**Data for this task**
----------

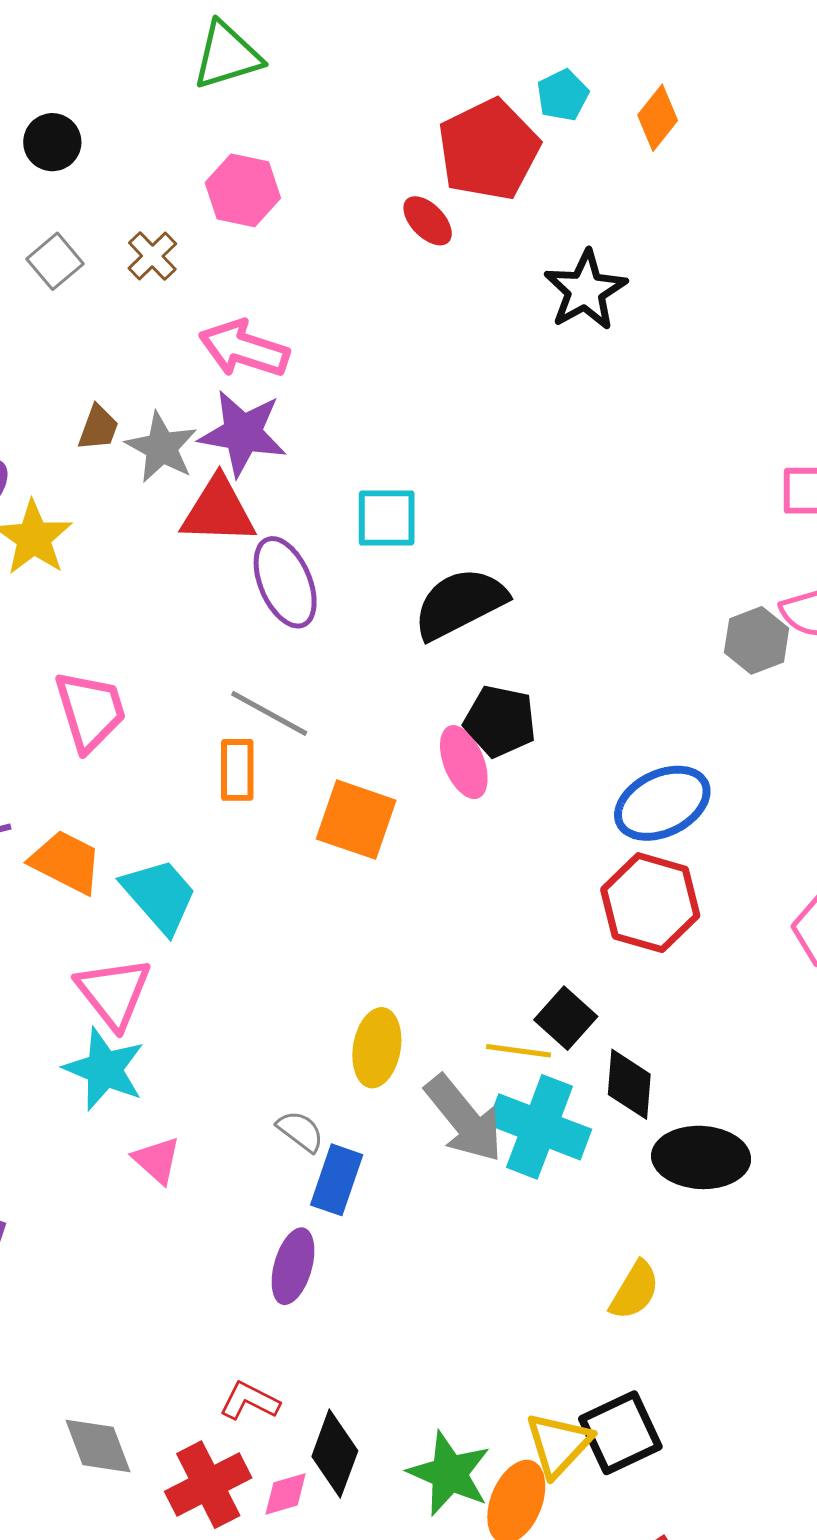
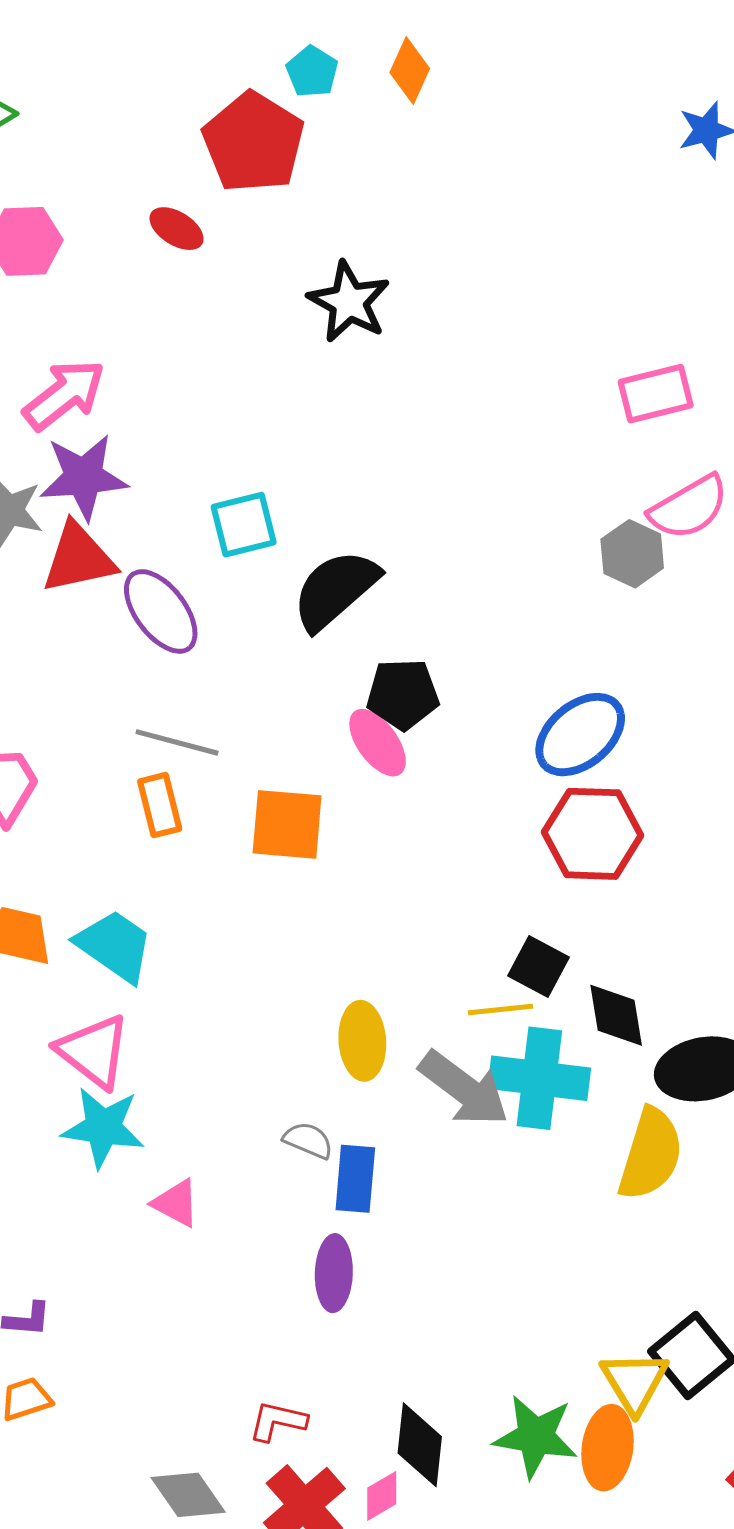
red ellipse: (428, 221) -> (177, 229), moved
black star: (585, 290) -> (349, 302), moved
pink arrow: (244, 349) -> (64, 395), turned 138
yellow semicircle: (635, 1290) -> (651, 1154), moved, size x1.5
red L-shape: (249, 1401) -> (278, 1421), moved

----------

**What is being asked**
What's needed here is an exact repeat of all the records above, pictures excluded.

**Result of this exercise**
red ellipse: (428, 221) -> (177, 229), moved
black star: (585, 290) -> (349, 302), moved
pink arrow: (244, 349) -> (64, 395), turned 138
yellow semicircle: (635, 1290) -> (651, 1154), moved, size x1.5
red L-shape: (249, 1401) -> (278, 1421), moved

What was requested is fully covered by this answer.